**Directions for this task**
Scan the lines below; pull out those with "every".

**Dataset records**
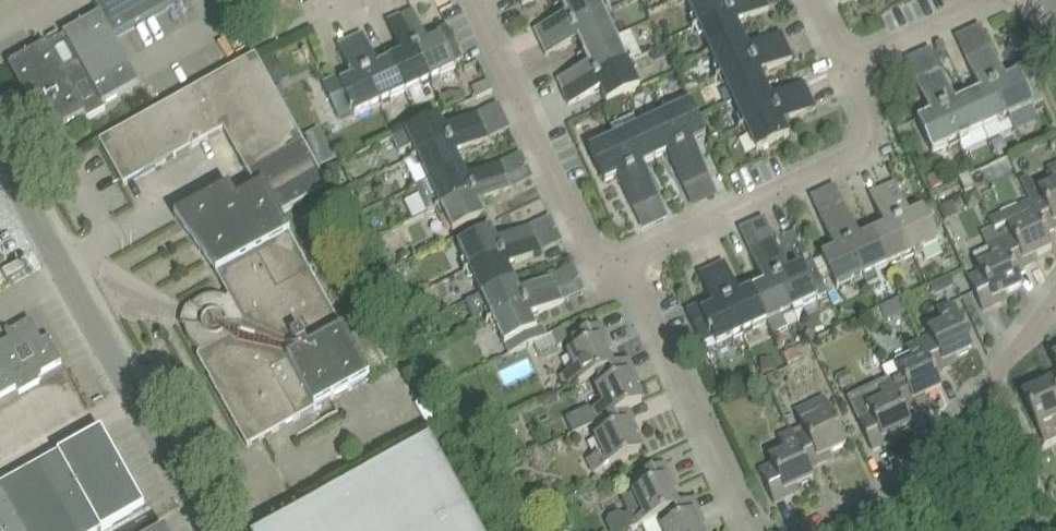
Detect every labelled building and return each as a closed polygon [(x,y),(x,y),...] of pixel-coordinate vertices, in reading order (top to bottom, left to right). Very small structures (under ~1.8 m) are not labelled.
[(49,134),(84,115),(87,119),(106,109),(104,104),(140,85),(114,38),(181,2),(180,0),(93,0),(101,14),(59,37),(57,33),(49,38),(51,42),(11,64),(49,134)] [(541,45),(605,13),(599,0),(571,0),(561,5),(566,16),(534,31),(541,45)] [(698,26),(754,0),(689,0),(686,1),(698,26)] [(766,0),(754,0),(698,26),(710,51),(743,36),(737,24),(770,9),(766,0)] [(455,70),(440,37),(428,43),(413,11),(400,17),(431,82),(455,70)] [(617,38),(605,13),(541,45),(546,55),(578,40),(584,54),(617,38)] [(403,54),(389,61),(405,94),(431,82),(400,17),(388,22),(403,54)] [(437,31),(440,37),(455,70),(456,70),(454,65),(463,60),(447,26),(437,31)] [(710,51),(722,76),(787,46),(781,33),(749,48),(743,36),(710,51)] [(405,94),(389,61),(378,66),(363,34),(351,39),(381,105),(405,94)] [(557,80),(564,93),(628,63),(617,38),(584,54),(590,65),(557,80)] [(338,78),(337,78),(355,117),(381,105),(351,39),(338,45),(353,77),(341,83),(338,78)] [(722,76),(733,100),(766,85),(760,73),(793,58),(787,46),(722,76)] [(1008,118),(1033,107),(1044,102),(1026,63),(1015,68),(1017,74),(1005,80),(991,47),(978,53),(1008,118)] [(983,130),(1008,118),(978,53),(966,59),(981,91),(968,97),(983,130)] [(183,325),(183,326),(183,327),(185,327),(185,332),(187,337),(189,341),(192,345),(196,349),(200,352),(198,356),(223,402),(345,333),(280,215),(328,188),(255,56),(100,142),(124,186),(224,130),(257,189),(237,200),(230,187),(174,218),(221,281),(228,295),(226,298),(222,297),(217,296),(212,296),(208,297),(203,298),(199,300),(195,303),(191,307),(190,306),(189,307),(192,309),(186,326),(183,325)] [(272,86),(283,80),(274,63),(263,69),(266,75),(272,86)] [(640,88),(628,63),(564,93),(569,105),(601,90),(607,103),(640,88)] [(681,78),(691,74),(687,65),(678,69),(681,78)] [(941,70),(927,76),(958,141),(983,130),(968,97),(956,103),(941,70)] [(918,120),(927,140),(933,153),(958,141),(927,76),(916,82),(931,114),(918,120)] [(355,117),(337,78),(323,85),(341,124),(355,117)] [(493,91),(488,81),(472,89),(477,99),(493,91)] [(733,100),(745,125),(810,95),(804,83),(772,98),(766,85),(733,100)] [(473,111),(496,102),(492,93),(469,102),(473,111)] [(810,95),(745,125),(757,152),(790,136),(783,123),(816,108),(810,95)] [(664,116),(694,181),(708,174),(693,142),(706,136),(691,103),(664,116)] [(592,115),(594,120),(600,122),(605,120),(601,110),(592,115)] [(403,163),(404,165),(483,127),(477,114),(445,129),(439,116),(421,124),(407,131),(392,138),(393,140),(399,154),(412,148),(416,157),(403,163)] [(407,131),(421,124),(416,114),(402,121),(407,131)] [(615,132),(637,124),(635,116),(612,124),(615,132)] [(694,181),(664,116),(639,127),(654,160),(668,153),(683,186),(694,181)] [(898,131),(905,149),(917,145),(909,126),(898,131)] [(483,127),(404,165),(414,188),(462,166),(456,154),(489,139),(483,127)] [(615,138),(645,203),(658,197),(643,165),(654,160),(639,127),(615,138)] [(615,138),(609,141),(590,150),(605,183),(618,177),(633,209),(645,203),(615,138)] [(320,167),(332,162),(327,151),(315,156),(320,167)] [(336,164),(323,170),(326,178),(340,172),(336,164)] [(440,207),(440,208),(506,176),(500,164),(468,179),(462,166),(414,188),(426,213),(440,207)] [(1029,200),(1045,234),(1055,229),(1055,165),(1049,168),(1055,181),(1039,189),(1041,194),(1029,200)] [(940,175),(927,181),(932,191),(944,185),(940,175)] [(506,176),(440,208),(452,233),(485,217),(479,204),(512,189),(506,176)] [(975,190),(970,176),(958,181),(964,195),(975,190)] [(883,189),(912,254),(938,242),(933,231),(923,210),(910,216),(895,184),(883,189)] [(912,254),(883,189),(870,195),(885,227),(872,234),(887,266),(912,254)] [(989,219),(994,227),(1015,272),(1031,264),(1029,259),(1052,249),(1045,234),(1029,200),(1017,205),(989,219)] [(944,221),(959,216),(953,202),(939,208),(944,221)] [(923,210),(933,231),(943,226),(933,205),(923,210)] [(887,266),(872,234),(860,239),(845,207),(833,212),(863,277),(887,266)] [(863,277),(833,212),(820,218),(835,251),(822,257),(837,289),(863,277)] [(361,225),(352,230),(360,243),(369,238),(361,225)] [(457,245),(469,270),(535,239),(529,227),(497,242),(491,229),(457,245)] [(1015,272),(994,227),(982,233),(989,247),(973,255),(981,272),(968,278),(983,311),(1001,302),(999,297),(1022,287),(1015,272)] [(469,270),(481,295),(514,279),(509,267),(541,252),(535,239),(469,270)] [(789,272),(774,240),(762,245),(792,310),(817,298),(828,293),(813,261),(789,272)] [(764,283),(751,289),(766,322),(767,321),(774,334),(788,328),(782,315),(792,310),(762,245),(749,251),(764,283)] [(712,269),(741,334),(766,322),(751,289),(739,295),(724,263),(712,269)] [(699,306),(698,306),(717,345),(741,334),(712,269),(699,274),(714,307),(702,312),(699,306)] [(941,281),(945,291),(955,286),(951,276),(941,281)] [(481,295),(481,296),(464,303),(472,322),(490,314),(493,319),(558,288),(553,277),(520,292),(514,279),(481,295)] [(408,293),(400,282),(391,289),(399,300),(408,293)] [(564,302),(558,288),(493,319),(504,344),(502,345),(502,347),(505,345),(544,327),(543,326),(537,329),(532,317),(564,302)] [(907,312),(901,299),(880,308),(887,322),(907,312)] [(919,340),(935,374),(951,366),(949,361),(972,350),(949,302),(938,308),(944,321),(929,329),(931,334),(919,340)] [(687,311),(705,350),(706,351),(717,345),(698,306),(687,311)] [(597,375),(614,367),(603,345),(608,342),(600,325),(580,334),(568,340),(573,350),(568,353),(576,368),(560,376),(567,389),(597,375)] [(544,327),(505,345),(510,355),(548,337),(544,327)] [(20,394),(41,382),(37,376),(62,363),(51,342),(45,345),(36,330),(35,328),(14,340),(11,336),(8,338),(9,340),(0,345),(0,396),(16,387),(20,394)] [(345,333),(223,402),(248,447),(370,378),(345,333)] [(558,347),(552,335),(548,337),(534,343),(540,355),(558,347)] [(907,346),(912,355),(896,363),(898,369),(900,372),(889,378),(904,412),(921,404),(919,399),(942,389),(935,374),(919,340),(907,346)] [(798,360),(794,350),(785,355),(789,364),(798,360)] [(588,410),(595,424),(628,410),(642,403),(632,380),(637,377),(629,360),(614,367),(597,375),(602,384),(596,387),(604,402),(588,410)] [(776,371),(776,361),(761,362),(762,372),(776,371)] [(440,385),(452,379),(444,365),(432,371),(440,385)] [(849,372),(838,377),(842,387),(853,382),(849,372)] [(1055,434),(1055,433),(1055,375),(1043,380),(1046,385),(1023,396),(1044,441),(1055,436),(1055,434)] [(858,418),(864,431),(873,450),(891,442),(888,437),(911,427),(904,412),(889,378),(876,385),(884,400),(868,408),(870,412),(858,418)] [(771,393),(766,381),(754,386),(759,398),(771,393)] [(803,427),(792,432),(809,469),(826,461),(823,456),(846,445),(825,399),(796,412),(803,427)] [(628,410),(595,424),(600,433),(594,435),(602,452),(587,459),(594,473),(621,461),(641,451),(630,429),(635,426),(628,410)] [(466,432),(479,426),(473,413),(460,419),(466,432)] [(145,508),(124,469),(102,430),(0,487),(0,530),(103,530),(145,508)] [(814,479),(809,469),(792,432),(780,438),(787,453),(771,460),(773,465),(761,471),(775,503),(793,494),(791,489),(814,479)] [(430,441),(266,530),(480,530),(430,441)] [(624,516),(619,513),(609,517),(607,524),(611,530),(626,530),(631,529),(663,514),(678,506),(668,484),(673,482),(665,464),(632,479),(637,490),(632,492),(633,494),(622,499),(629,513),(624,516)] [(696,519),(702,517),(693,499),(678,506),(663,514),(668,524),(662,527),(664,530),(702,530),(696,519)] [(520,530),(545,530),(538,516),(518,526),(520,530)]
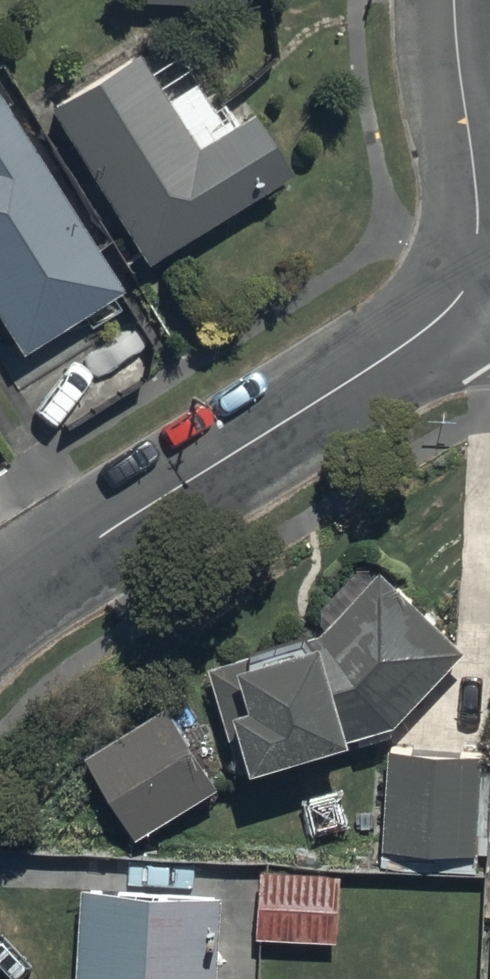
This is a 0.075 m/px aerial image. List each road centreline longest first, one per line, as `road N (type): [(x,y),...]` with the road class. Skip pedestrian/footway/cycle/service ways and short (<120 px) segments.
road 1 (residential): [(479,224),(467,281),(399,351),(0,604)]
road 2 (residential): [(454,0),(479,224)]

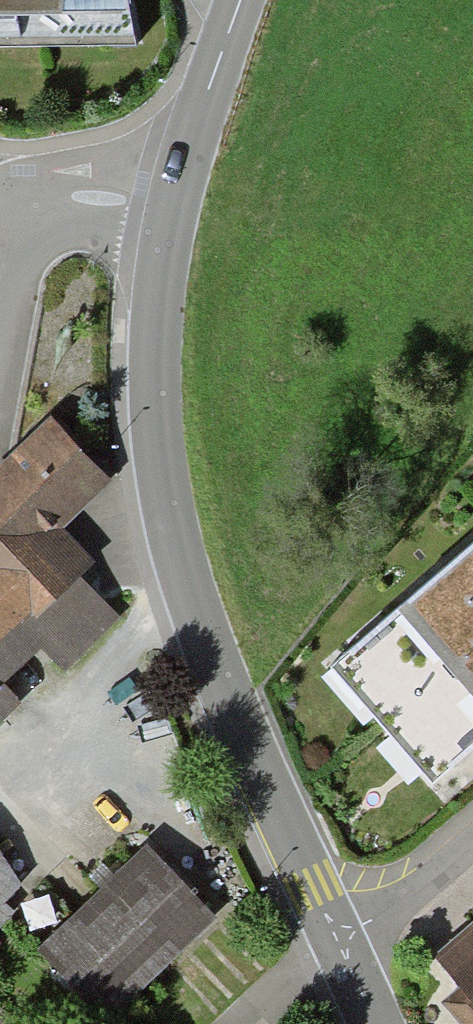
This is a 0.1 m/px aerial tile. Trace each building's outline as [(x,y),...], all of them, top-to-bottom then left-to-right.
[(131,42),(124,0),(0,0),(0,46),(131,42)] [(113,480),(58,429),(46,418),(0,467),(0,683),(42,643),(63,665),(113,617),(75,577),(90,564),(59,532),(113,480)] [(317,668),(421,787),(472,741),(472,531),(317,668)] [(17,706),(0,688),(0,722),(17,706)] [(106,1022),(216,914),(144,841),(104,881),(35,949),(106,1022)] [(21,883),(0,850),(0,934),(17,914),(4,902),(21,883)] [(426,959),(472,1016),(472,921),(426,959)]
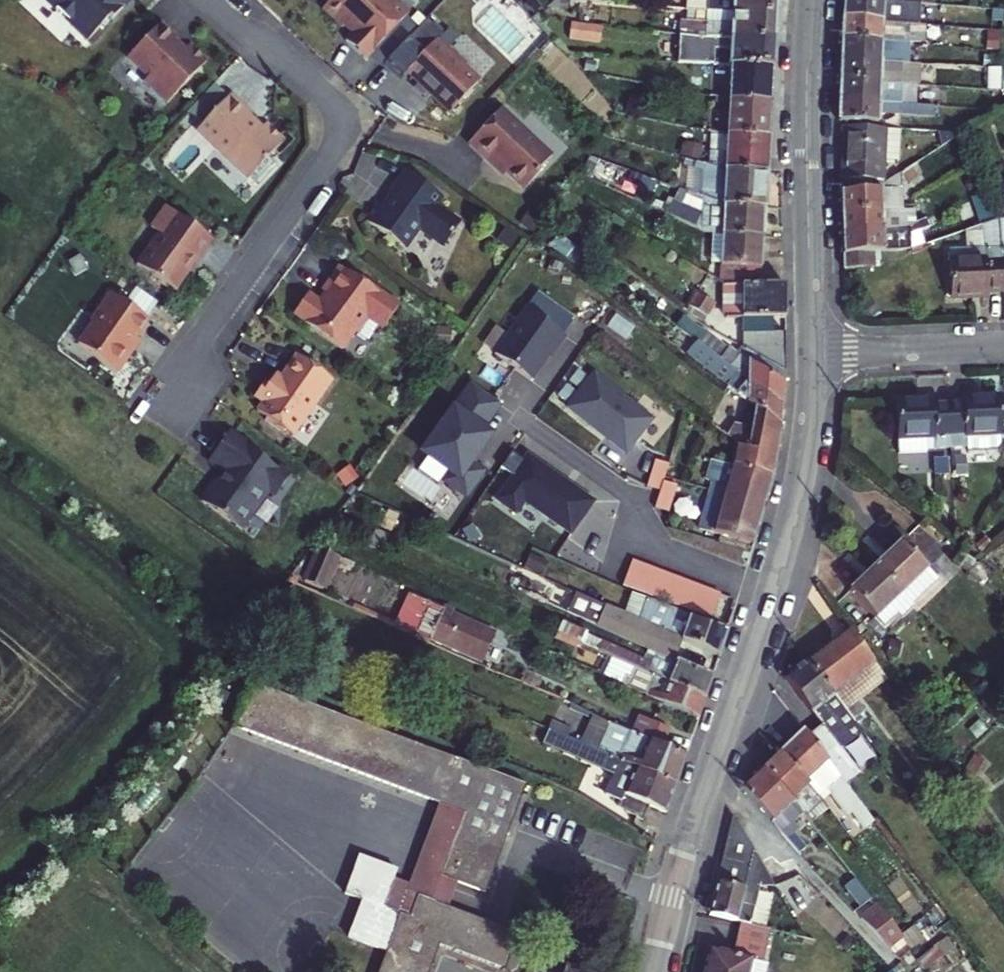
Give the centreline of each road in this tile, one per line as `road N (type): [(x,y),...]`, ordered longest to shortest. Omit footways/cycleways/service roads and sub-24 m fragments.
road 1 (residential): [(652,971),(680,857),(789,525),(810,356)]
road 2 (residential): [(160,398),(336,136),(327,97),(212,0)]
road 3 (residential): [(810,356),(811,0)]
road 4 (residential): [(1003,347),(810,356)]

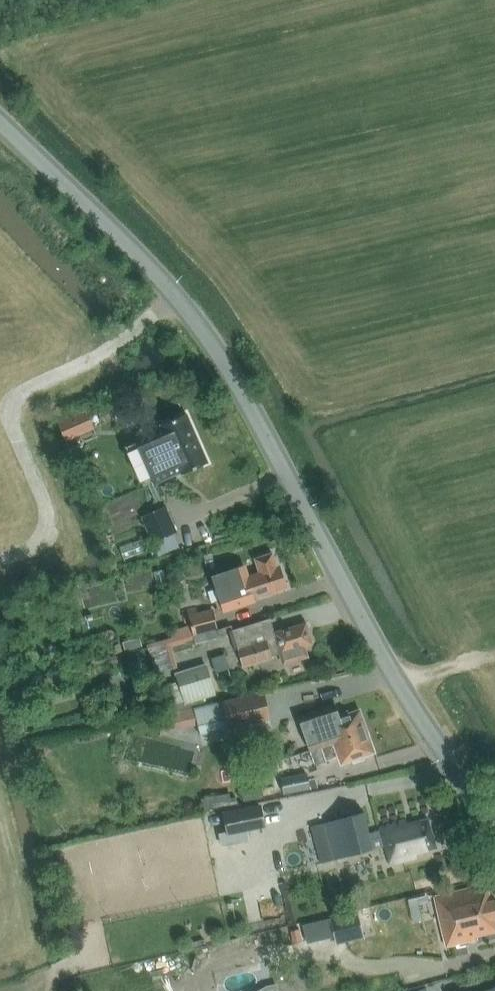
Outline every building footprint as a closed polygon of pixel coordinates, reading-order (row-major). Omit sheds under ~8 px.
[(91,403),(60,416),(68,435),(99,422),(91,403)] [(137,440),(146,459),(196,437),(185,413),(160,425),(162,429),(137,440)] [(196,437),(146,459),(155,478),(179,467),(182,472),(207,460),(196,437)] [(141,515),(153,540),(173,531),(161,505),(141,515)] [(237,578),(215,585),(223,607),(245,600),(244,599),(252,596),(273,589),(273,588),(285,584),(278,565),(276,566),(271,551),(254,557),(258,571),(237,578)] [(9,610),(7,618),(9,623),(14,624),(19,621),(20,614),(17,609),(14,608),(9,610)] [(211,609),(188,615),(191,624),(193,632),(216,626),(211,609)] [(269,618),(231,631),(243,667),(260,661),(260,660),(272,656),(271,656),(280,653),(284,664),(306,656),(303,645),(312,642),(305,621),(273,632),(269,618)] [(172,646),(195,639),(191,624),(170,630),(171,637),(148,644),(155,674),(177,667),(172,646)] [(140,638),(122,642),(124,650),(142,646),(140,638)] [(214,693),(205,664),(176,673),(178,681),(178,682),(184,702),(202,696),(214,693)] [(177,711),(193,707),(205,704),(202,696),(184,702),(178,682),(178,681),(169,684),(177,711)] [(271,719),(264,691),(193,708),(199,735),(271,719)] [(299,719),(312,753),(368,732),(360,710),(348,714),(347,711),(339,715),(335,705),(299,719)] [(368,732),(312,753),(315,762),(337,754),(340,762),(351,758),(352,761),(363,757),(362,754),(375,749),(368,732)] [(309,786),(306,772),(279,778),(282,791),(309,786)] [(231,805),(229,793),(201,799),(204,811),(231,805)] [(266,826),(261,803),(221,811),(225,832),(219,833),(221,846),(249,841),(247,830),(266,826)] [(364,811),(313,825),(320,850),(313,852),(316,863),(320,862),(324,878),(355,870),(351,853),(385,844),(389,862),(415,855),(414,853),(436,847),(428,817),(406,823),(405,819),(380,826),(381,828),(370,831),(364,811)] [(435,896),(447,944),(476,937),(475,934),(494,929),(494,925),(493,918),(494,917),(494,899),(491,900),(486,883),(435,896)] [(345,915),(330,918),(335,936),(337,944),(351,940),(345,915)]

**Your solution**
Detect every labelled building and return each as a closed polygon [(x,y),(x,y),...] of pixel-coordinate vertices, in reading order (top to bottom, left to right). Very small structures (under ~1.8 m) are not labelled.
Outline every building footprint as a closed polygon of pixel coordinates, reading-order (row-major). Omit sheds under ~8 px.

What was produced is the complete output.